**DATA FOR PROCESSING**
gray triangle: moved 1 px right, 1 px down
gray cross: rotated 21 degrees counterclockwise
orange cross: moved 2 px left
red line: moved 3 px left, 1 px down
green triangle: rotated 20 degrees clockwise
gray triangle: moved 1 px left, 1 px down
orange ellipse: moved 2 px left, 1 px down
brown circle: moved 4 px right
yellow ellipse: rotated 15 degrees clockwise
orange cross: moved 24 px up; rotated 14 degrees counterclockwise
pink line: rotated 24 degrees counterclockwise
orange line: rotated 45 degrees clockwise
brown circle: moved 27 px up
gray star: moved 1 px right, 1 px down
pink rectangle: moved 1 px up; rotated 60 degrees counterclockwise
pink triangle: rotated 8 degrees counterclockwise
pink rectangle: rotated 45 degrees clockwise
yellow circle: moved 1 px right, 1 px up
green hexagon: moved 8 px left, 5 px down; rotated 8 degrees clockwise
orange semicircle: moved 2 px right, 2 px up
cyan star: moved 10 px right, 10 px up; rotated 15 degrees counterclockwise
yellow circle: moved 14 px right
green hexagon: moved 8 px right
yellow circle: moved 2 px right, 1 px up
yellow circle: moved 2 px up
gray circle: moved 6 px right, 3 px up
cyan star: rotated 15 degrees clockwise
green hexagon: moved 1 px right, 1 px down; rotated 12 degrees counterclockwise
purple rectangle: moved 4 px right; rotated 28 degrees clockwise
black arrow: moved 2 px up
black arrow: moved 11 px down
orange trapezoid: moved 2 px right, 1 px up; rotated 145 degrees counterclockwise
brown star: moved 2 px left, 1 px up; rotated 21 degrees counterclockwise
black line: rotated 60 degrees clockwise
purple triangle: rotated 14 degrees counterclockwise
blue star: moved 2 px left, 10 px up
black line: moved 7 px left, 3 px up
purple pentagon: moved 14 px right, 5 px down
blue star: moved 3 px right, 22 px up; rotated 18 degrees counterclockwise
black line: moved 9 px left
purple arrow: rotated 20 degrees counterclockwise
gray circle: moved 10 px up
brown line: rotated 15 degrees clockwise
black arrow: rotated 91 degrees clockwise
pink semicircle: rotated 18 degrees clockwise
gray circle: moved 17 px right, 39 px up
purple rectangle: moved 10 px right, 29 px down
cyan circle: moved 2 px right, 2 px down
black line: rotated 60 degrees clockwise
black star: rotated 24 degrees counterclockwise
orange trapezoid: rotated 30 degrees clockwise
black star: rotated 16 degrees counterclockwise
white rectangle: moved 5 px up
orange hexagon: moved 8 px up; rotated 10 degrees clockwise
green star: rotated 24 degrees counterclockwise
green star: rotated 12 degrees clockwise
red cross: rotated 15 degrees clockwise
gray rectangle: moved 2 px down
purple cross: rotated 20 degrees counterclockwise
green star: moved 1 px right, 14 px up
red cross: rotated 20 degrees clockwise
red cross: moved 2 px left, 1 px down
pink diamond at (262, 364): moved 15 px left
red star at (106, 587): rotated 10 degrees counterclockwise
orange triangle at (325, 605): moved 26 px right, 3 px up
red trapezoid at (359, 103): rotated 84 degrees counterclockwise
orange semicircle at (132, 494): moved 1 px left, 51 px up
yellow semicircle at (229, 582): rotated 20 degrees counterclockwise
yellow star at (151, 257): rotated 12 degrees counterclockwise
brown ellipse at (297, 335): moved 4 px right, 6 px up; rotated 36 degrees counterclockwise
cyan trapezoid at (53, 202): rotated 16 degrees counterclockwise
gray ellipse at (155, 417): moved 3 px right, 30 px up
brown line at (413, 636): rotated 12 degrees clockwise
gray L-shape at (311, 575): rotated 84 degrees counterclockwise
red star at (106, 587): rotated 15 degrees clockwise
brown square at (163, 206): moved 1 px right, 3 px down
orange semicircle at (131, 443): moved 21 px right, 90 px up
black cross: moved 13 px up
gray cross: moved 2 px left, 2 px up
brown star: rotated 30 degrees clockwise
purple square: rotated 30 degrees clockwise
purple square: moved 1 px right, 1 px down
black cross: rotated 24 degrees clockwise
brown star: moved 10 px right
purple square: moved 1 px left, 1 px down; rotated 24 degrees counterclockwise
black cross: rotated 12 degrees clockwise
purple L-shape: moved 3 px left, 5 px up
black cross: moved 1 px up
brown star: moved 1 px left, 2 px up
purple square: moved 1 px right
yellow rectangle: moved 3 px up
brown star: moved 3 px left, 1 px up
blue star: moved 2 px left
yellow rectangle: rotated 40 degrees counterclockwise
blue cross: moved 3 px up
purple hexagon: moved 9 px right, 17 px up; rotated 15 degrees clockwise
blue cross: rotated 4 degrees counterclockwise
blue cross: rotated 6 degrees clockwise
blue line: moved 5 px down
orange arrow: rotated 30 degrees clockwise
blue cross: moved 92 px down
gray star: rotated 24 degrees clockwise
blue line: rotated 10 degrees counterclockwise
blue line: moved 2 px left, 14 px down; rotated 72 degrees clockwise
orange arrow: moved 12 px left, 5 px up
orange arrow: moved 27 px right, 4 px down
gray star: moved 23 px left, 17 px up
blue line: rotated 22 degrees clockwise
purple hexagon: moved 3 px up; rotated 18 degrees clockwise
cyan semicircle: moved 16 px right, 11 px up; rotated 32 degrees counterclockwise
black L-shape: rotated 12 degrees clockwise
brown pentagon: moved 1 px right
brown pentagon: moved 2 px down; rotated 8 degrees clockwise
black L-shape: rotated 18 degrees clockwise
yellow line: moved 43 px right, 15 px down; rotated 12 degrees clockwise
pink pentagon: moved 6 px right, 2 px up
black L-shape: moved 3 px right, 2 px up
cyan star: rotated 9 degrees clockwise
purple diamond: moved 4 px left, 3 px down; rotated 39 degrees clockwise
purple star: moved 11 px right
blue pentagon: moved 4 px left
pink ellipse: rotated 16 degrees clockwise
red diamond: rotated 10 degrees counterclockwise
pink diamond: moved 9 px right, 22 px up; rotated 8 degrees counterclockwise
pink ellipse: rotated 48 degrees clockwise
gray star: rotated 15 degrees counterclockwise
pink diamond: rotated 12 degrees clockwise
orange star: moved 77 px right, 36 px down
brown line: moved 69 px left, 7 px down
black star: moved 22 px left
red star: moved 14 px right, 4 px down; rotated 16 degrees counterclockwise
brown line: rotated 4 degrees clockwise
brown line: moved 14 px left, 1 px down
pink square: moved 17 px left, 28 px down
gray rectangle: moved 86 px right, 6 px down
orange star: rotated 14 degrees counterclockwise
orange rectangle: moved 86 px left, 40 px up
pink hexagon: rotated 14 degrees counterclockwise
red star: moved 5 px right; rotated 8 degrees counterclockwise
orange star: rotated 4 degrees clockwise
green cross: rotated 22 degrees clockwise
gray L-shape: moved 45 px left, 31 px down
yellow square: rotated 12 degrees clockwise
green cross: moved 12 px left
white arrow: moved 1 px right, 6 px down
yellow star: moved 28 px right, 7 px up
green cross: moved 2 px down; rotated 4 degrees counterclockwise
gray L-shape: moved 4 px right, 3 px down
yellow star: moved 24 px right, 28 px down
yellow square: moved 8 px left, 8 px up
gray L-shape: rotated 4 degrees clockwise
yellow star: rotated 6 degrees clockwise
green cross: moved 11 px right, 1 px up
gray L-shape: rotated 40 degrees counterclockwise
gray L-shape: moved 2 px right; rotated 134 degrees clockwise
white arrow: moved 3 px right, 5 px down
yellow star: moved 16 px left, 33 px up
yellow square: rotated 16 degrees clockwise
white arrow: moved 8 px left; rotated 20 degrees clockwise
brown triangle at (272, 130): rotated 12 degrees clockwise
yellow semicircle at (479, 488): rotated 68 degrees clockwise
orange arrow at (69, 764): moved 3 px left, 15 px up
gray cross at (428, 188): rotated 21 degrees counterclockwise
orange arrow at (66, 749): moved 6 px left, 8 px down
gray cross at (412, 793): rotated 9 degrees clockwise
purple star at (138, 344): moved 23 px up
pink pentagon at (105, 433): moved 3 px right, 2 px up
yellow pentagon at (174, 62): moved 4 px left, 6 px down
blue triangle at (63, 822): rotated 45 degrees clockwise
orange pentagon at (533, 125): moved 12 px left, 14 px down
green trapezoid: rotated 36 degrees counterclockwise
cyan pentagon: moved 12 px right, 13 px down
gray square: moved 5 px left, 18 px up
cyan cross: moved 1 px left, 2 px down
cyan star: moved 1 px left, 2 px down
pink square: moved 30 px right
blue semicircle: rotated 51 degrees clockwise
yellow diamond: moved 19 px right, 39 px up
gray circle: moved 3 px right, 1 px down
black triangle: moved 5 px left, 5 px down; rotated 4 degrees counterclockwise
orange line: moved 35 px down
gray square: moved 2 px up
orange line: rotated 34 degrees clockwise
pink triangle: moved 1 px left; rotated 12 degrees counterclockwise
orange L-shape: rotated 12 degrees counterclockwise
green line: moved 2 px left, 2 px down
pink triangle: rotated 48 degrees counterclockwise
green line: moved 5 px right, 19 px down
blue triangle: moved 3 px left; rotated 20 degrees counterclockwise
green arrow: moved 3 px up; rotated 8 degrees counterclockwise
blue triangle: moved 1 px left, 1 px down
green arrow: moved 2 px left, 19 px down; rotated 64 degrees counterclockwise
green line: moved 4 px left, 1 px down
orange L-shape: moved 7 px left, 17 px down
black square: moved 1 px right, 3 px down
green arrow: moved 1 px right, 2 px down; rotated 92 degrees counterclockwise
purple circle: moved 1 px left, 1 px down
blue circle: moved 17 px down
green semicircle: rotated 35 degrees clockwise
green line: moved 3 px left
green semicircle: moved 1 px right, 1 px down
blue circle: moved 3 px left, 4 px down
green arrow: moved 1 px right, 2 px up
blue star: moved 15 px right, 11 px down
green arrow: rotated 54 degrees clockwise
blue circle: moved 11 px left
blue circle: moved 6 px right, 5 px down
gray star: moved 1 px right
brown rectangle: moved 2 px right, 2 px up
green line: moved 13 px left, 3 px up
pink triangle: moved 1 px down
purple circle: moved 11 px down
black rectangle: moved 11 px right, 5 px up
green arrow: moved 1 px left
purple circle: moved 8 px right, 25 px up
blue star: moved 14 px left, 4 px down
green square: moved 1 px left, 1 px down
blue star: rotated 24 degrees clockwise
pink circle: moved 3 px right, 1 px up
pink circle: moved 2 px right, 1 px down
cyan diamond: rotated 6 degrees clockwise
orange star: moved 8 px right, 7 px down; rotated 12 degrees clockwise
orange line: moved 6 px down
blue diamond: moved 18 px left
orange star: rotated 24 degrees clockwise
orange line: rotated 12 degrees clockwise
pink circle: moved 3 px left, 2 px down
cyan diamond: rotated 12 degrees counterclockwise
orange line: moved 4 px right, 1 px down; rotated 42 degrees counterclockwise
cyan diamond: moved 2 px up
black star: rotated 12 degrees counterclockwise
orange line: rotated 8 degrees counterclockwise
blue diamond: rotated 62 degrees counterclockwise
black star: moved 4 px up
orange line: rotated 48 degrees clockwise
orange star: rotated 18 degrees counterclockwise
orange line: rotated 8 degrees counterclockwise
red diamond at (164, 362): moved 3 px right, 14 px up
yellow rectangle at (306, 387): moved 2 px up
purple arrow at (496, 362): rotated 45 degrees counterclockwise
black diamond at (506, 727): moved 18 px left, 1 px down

**DIRECTIONS**
Quote the lines from the first one through the line with "pink line: rotated", including both, with nothing changed.

**TASK ANSWER**
gray triangle: moved 1 px right, 1 px down
gray cross: rotated 21 degrees counterclockwise
orange cross: moved 2 px left
red line: moved 3 px left, 1 px down
green triangle: rotated 20 degrees clockwise
gray triangle: moved 1 px left, 1 px down
orange ellipse: moved 2 px left, 1 px down
brown circle: moved 4 px right
yellow ellipse: rotated 15 degrees clockwise
orange cross: moved 24 px up; rotated 14 degrees counterclockwise
pink line: rotated 24 degrees counterclockwise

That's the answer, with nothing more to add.